* Directions:
All records below are to be set down precisely as written, excluding pictures.

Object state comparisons

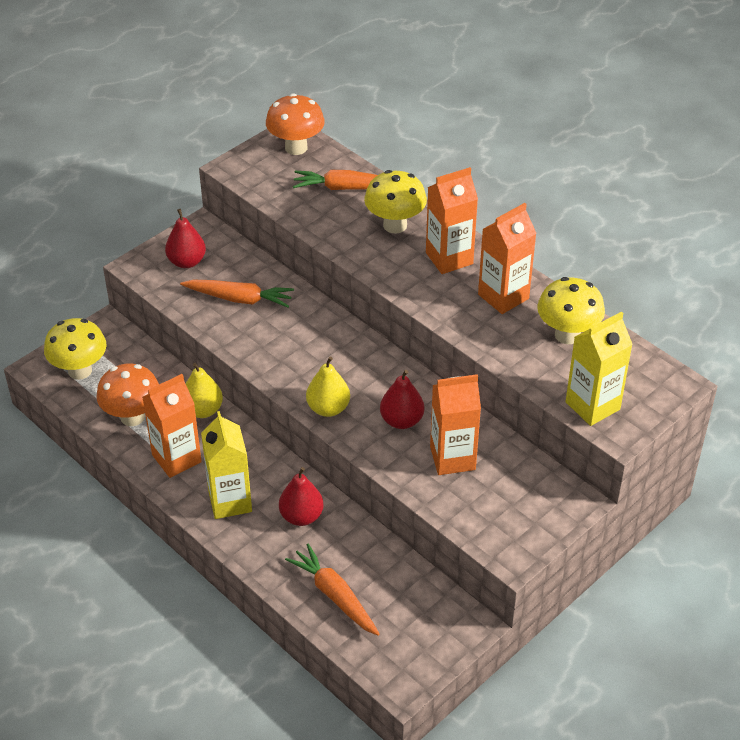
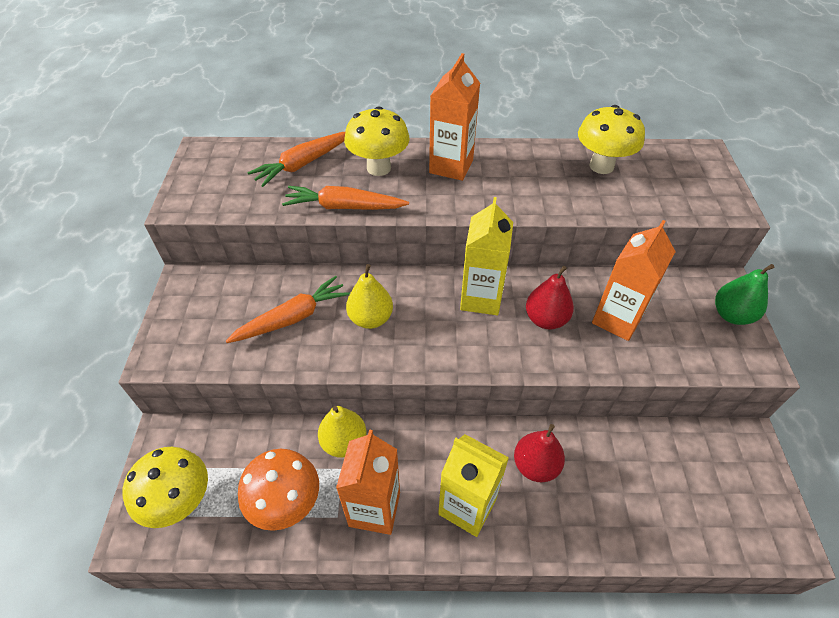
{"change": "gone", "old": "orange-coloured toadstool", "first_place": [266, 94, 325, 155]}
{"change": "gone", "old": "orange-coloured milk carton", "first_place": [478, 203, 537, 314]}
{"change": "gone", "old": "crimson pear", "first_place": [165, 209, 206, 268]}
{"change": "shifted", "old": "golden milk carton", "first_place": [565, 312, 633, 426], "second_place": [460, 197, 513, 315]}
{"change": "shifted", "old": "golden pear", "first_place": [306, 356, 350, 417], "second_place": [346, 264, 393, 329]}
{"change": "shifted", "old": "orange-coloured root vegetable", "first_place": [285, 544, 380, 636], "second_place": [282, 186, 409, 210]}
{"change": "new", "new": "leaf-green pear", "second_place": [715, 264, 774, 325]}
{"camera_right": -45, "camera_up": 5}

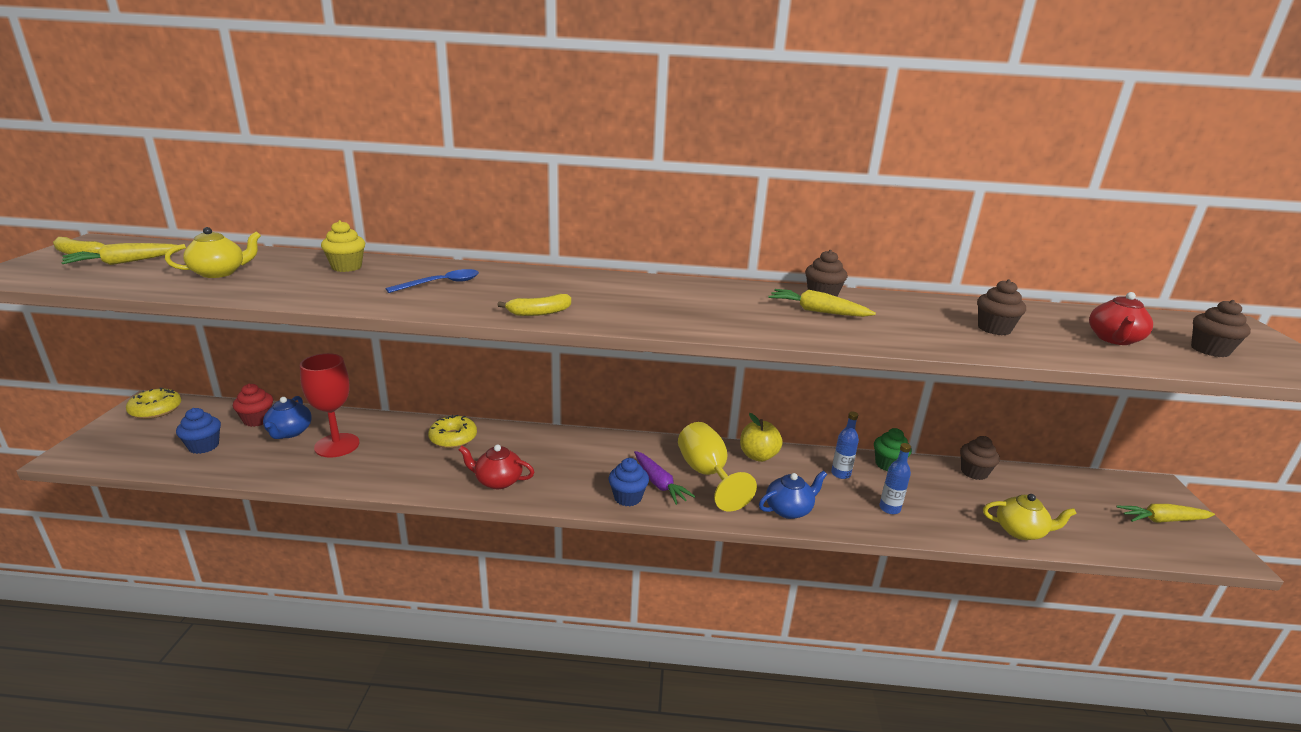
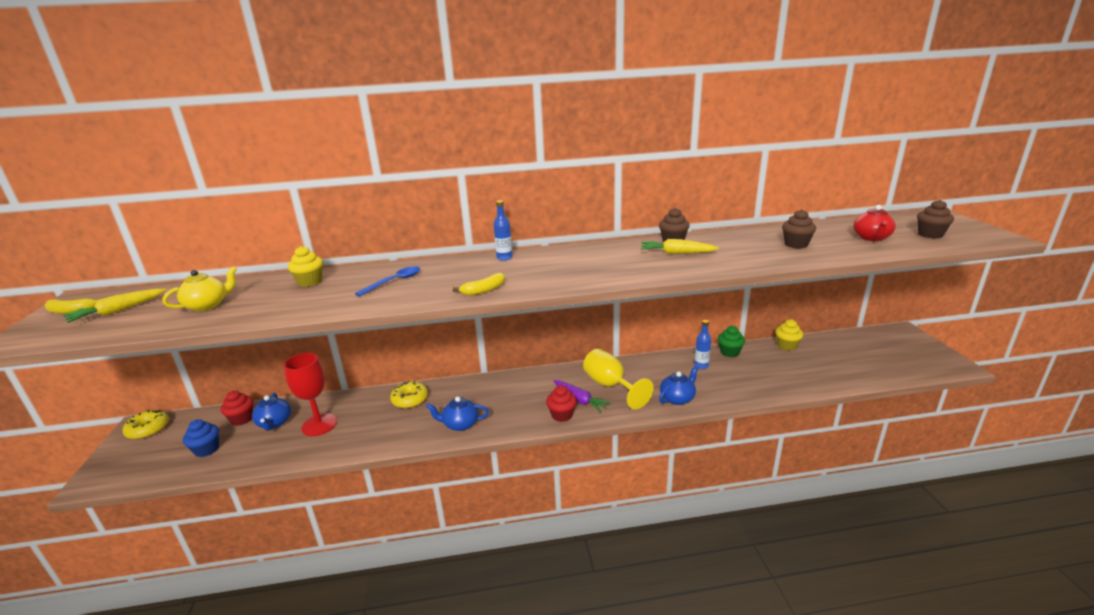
{"change": "gone", "old": "golden apple fruit", "first_place": [740, 413, 783, 462]}
{"change": "repainted", "old": "brown cupcake", "new": "golden cupcake", "first_place": [960, 436, 1000, 480], "second_place": [775, 319, 803, 351]}
{"change": "shifted", "old": "blue bottle", "first_place": [879, 443, 911, 514], "second_place": [494, 200, 513, 261]}
{"change": "repainted", "old": "crimson china teapot", "new": "blue china teapot", "first_place": [458, 444, 534, 489], "second_place": [426, 396, 489, 431]}
{"change": "repainted", "old": "blue cupcake", "new": "crimson cupcake", "first_place": [609, 458, 649, 507], "second_place": [546, 385, 577, 422]}
{"change": "gone", "old": "golden china teapot", "first_place": [983, 494, 1077, 540]}
{"change": "gone", "old": "golden root vegetable", "first_place": [1116, 504, 1215, 523]}
{"camera_right": -10, "camera_up": 0}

* Your response:
{"change": "gone", "old": "orange-coloured toadstool", "first_place": [266, 94, 325, 155]}
{"change": "gone", "old": "orange-coloured milk carton", "first_place": [478, 203, 537, 314]}
{"change": "gone", "old": "crimson pear", "first_place": [165, 209, 206, 268]}
{"change": "shifted", "old": "golden milk carton", "first_place": [565, 312, 633, 426], "second_place": [460, 197, 513, 315]}
{"change": "shifted", "old": "golden pear", "first_place": [306, 356, 350, 417], "second_place": [346, 264, 393, 329]}
{"change": "shifted", "old": "orange-coloured root vegetable", "first_place": [285, 544, 380, 636], "second_place": [282, 186, 409, 210]}
{"change": "new", "new": "leaf-green pear", "second_place": [715, 264, 774, 325]}
{"camera_right": -45, "camera_up": 5}

{"change": "gone", "old": "golden apple fruit", "first_place": [740, 413, 783, 462]}
{"change": "repainted", "old": "brown cupcake", "new": "golden cupcake", "first_place": [960, 436, 1000, 480], "second_place": [775, 319, 803, 351]}
{"change": "shifted", "old": "blue bottle", "first_place": [879, 443, 911, 514], "second_place": [494, 200, 513, 261]}
{"change": "repainted", "old": "crimson china teapot", "new": "blue china teapot", "first_place": [458, 444, 534, 489], "second_place": [426, 396, 489, 431]}
{"change": "repainted", "old": "blue cupcake", "new": "crimson cupcake", "first_place": [609, 458, 649, 507], "second_place": [546, 385, 577, 422]}
{"change": "gone", "old": "golden china teapot", "first_place": [983, 494, 1077, 540]}
{"change": "gone", "old": "golden root vegetable", "first_place": [1116, 504, 1215, 523]}
{"camera_right": -10, "camera_up": 0}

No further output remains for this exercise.